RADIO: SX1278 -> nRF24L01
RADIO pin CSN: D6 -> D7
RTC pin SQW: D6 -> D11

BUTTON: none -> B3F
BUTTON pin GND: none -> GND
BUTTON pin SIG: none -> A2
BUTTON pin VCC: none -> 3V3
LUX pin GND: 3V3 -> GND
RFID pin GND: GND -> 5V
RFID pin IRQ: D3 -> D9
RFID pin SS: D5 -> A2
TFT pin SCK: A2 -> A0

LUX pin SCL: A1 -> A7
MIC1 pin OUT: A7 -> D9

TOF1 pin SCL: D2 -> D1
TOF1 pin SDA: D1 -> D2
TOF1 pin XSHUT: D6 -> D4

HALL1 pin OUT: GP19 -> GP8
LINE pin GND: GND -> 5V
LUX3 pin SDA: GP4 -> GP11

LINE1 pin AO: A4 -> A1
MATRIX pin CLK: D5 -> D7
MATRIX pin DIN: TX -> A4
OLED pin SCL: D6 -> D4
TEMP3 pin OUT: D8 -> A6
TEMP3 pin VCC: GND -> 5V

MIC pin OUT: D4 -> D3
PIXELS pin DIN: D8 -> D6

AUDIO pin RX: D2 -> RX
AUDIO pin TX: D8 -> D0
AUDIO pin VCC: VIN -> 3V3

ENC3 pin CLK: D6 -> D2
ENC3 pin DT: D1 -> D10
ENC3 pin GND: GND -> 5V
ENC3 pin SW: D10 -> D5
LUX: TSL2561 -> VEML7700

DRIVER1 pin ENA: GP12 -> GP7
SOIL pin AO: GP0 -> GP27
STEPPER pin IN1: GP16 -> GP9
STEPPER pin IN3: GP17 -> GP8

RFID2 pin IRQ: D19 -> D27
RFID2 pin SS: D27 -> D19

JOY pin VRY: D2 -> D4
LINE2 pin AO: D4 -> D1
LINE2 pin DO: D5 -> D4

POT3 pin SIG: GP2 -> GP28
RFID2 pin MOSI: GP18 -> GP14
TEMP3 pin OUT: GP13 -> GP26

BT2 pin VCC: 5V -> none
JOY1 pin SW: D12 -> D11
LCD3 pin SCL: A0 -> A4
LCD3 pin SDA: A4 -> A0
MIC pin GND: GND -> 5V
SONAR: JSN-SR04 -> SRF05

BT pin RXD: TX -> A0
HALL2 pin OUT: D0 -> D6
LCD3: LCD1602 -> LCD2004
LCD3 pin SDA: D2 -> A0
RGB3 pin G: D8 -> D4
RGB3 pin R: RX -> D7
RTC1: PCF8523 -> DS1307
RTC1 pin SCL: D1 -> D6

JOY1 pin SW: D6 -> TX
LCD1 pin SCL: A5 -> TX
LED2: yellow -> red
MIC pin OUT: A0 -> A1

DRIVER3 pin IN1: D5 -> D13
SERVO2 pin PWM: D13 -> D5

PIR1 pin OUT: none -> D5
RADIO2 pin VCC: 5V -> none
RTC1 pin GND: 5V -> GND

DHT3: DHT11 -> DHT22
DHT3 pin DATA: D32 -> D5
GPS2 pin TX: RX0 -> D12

### Work task
Nothing but the lines from the one with "STEPPER pin IN1: GP16 -> GP9" through the final line of the records may appear in the answer, and each must be transcribed exactly.

### Expected output
STEPPER pin IN1: GP16 -> GP9
STEPPER pin IN3: GP17 -> GP8

RFID2 pin IRQ: D19 -> D27
RFID2 pin SS: D27 -> D19

JOY pin VRY: D2 -> D4
LINE2 pin AO: D4 -> D1
LINE2 pin DO: D5 -> D4

POT3 pin SIG: GP2 -> GP28
RFID2 pin MOSI: GP18 -> GP14
TEMP3 pin OUT: GP13 -> GP26

BT2 pin VCC: 5V -> none
JOY1 pin SW: D12 -> D11
LCD3 pin SCL: A0 -> A4
LCD3 pin SDA: A4 -> A0
MIC pin GND: GND -> 5V
SONAR: JSN-SR04 -> SRF05

BT pin RXD: TX -> A0
HALL2 pin OUT: D0 -> D6
LCD3: LCD1602 -> LCD2004
LCD3 pin SDA: D2 -> A0
RGB3 pin G: D8 -> D4
RGB3 pin R: RX -> D7
RTC1: PCF8523 -> DS1307
RTC1 pin SCL: D1 -> D6

JOY1 pin SW: D6 -> TX
LCD1 pin SCL: A5 -> TX
LED2: yellow -> red
MIC pin OUT: A0 -> A1

DRIVER3 pin IN1: D5 -> D13
SERVO2 pin PWM: D13 -> D5

PIR1 pin OUT: none -> D5
RADIO2 pin VCC: 5V -> none
RTC1 pin GND: 5V -> GND

DHT3: DHT11 -> DHT22
DHT3 pin DATA: D32 -> D5
GPS2 pin TX: RX0 -> D12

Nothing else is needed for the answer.